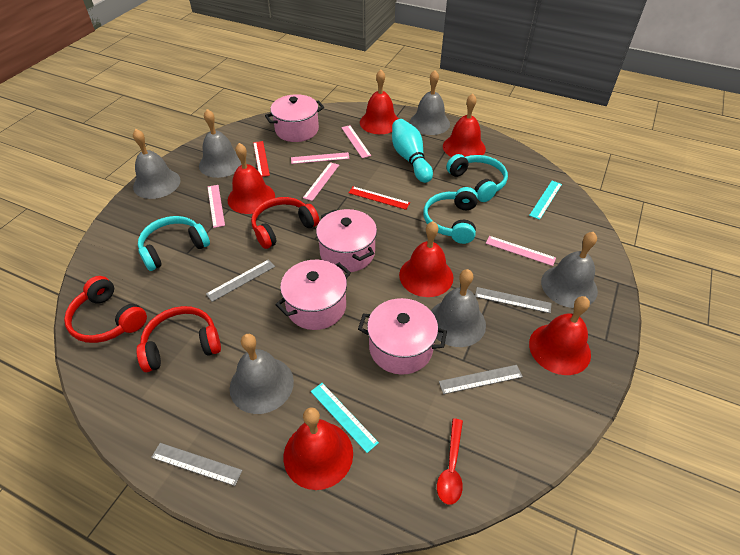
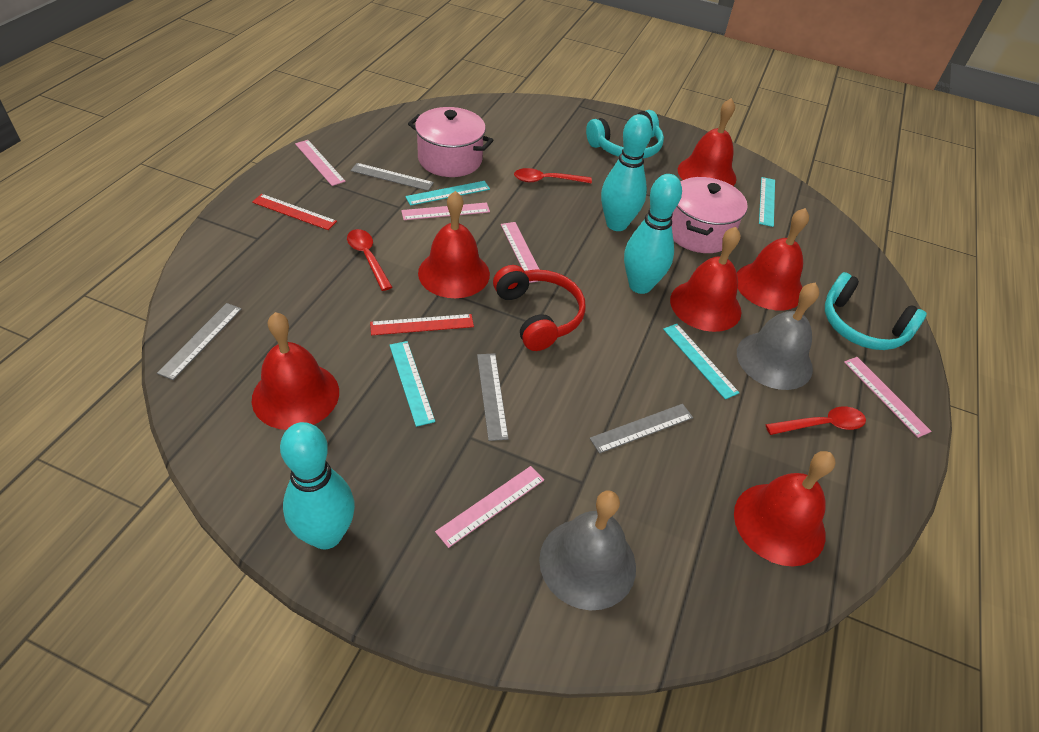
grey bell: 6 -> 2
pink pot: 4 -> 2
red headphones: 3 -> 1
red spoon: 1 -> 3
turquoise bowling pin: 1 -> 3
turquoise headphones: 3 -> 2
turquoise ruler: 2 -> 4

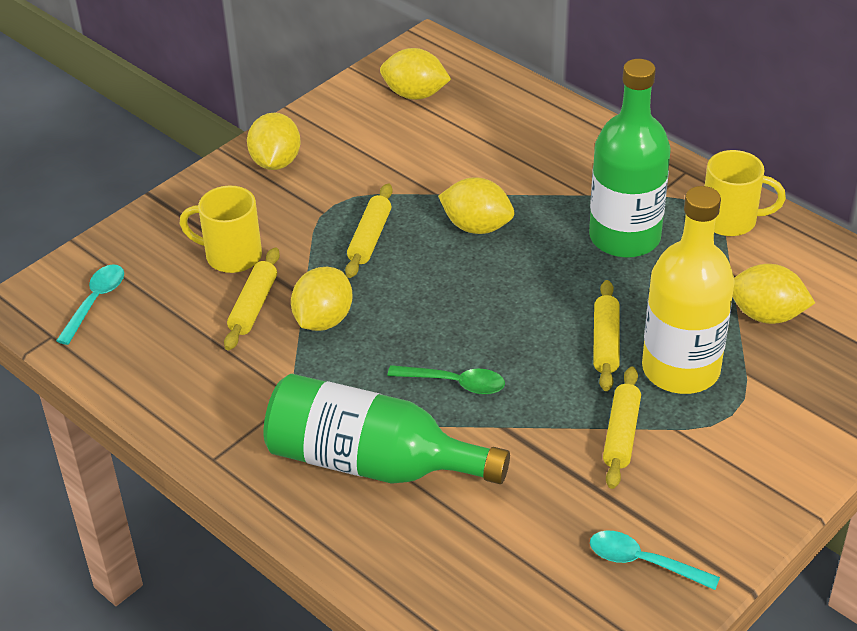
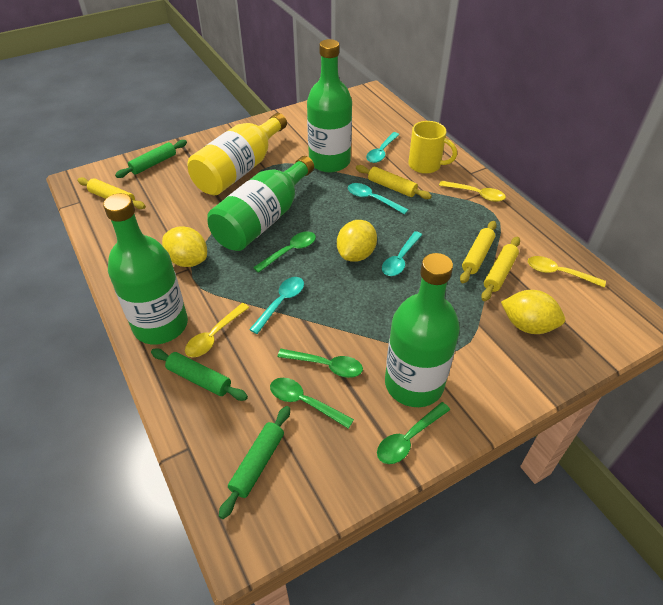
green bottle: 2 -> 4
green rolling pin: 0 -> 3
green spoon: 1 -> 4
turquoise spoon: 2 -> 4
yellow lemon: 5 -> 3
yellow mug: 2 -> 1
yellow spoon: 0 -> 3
* * * *
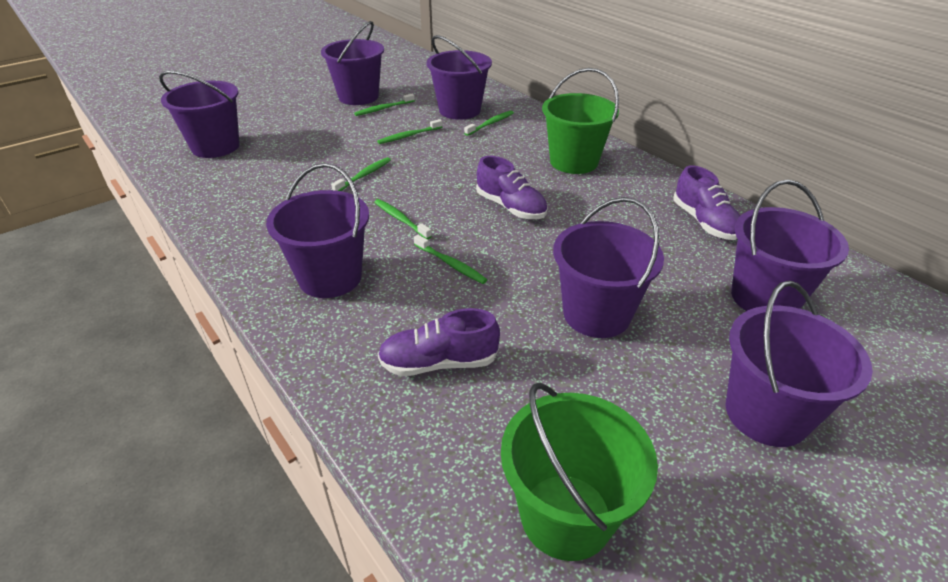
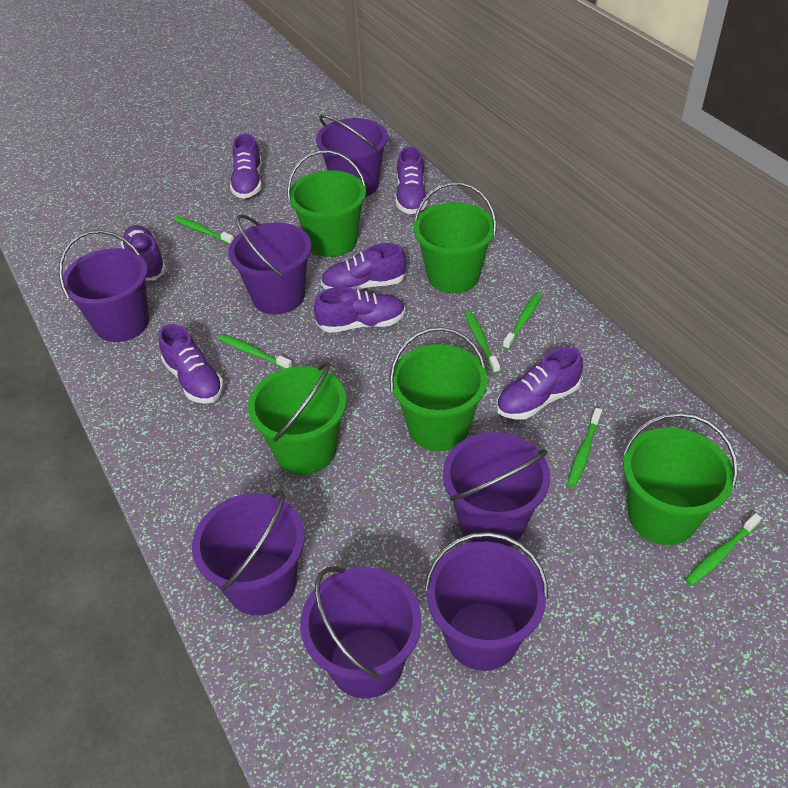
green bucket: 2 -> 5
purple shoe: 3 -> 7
* * * *
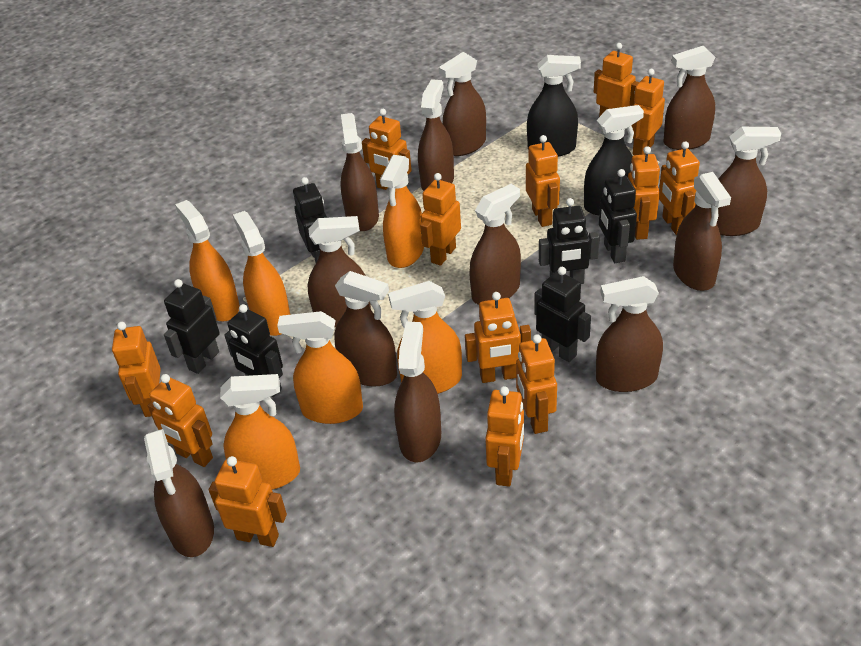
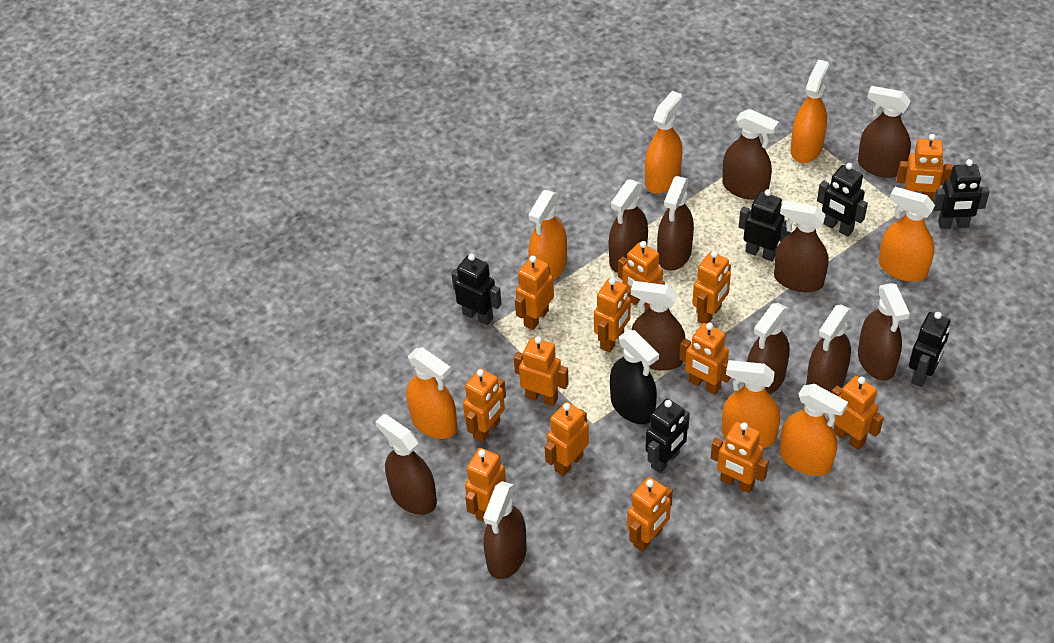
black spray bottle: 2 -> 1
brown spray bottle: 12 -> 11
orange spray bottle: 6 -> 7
* * * *
__Exercise prompt__
The copy should hold only the lines from the one with "red spoon: 1 -> 3" through the one with "yellow spoon: 0 -> 3", exactly as they stand above. Leave out the pictures.

__Your solution__
red spoon: 1 -> 3
turquoise bowling pin: 1 -> 3
turquoise headphones: 3 -> 2
turquoise ruler: 2 -> 4

green bottle: 2 -> 4
green rolling pin: 0 -> 3
green spoon: 1 -> 4
turquoise spoon: 2 -> 4
yellow lemon: 5 -> 3
yellow mug: 2 -> 1
yellow spoon: 0 -> 3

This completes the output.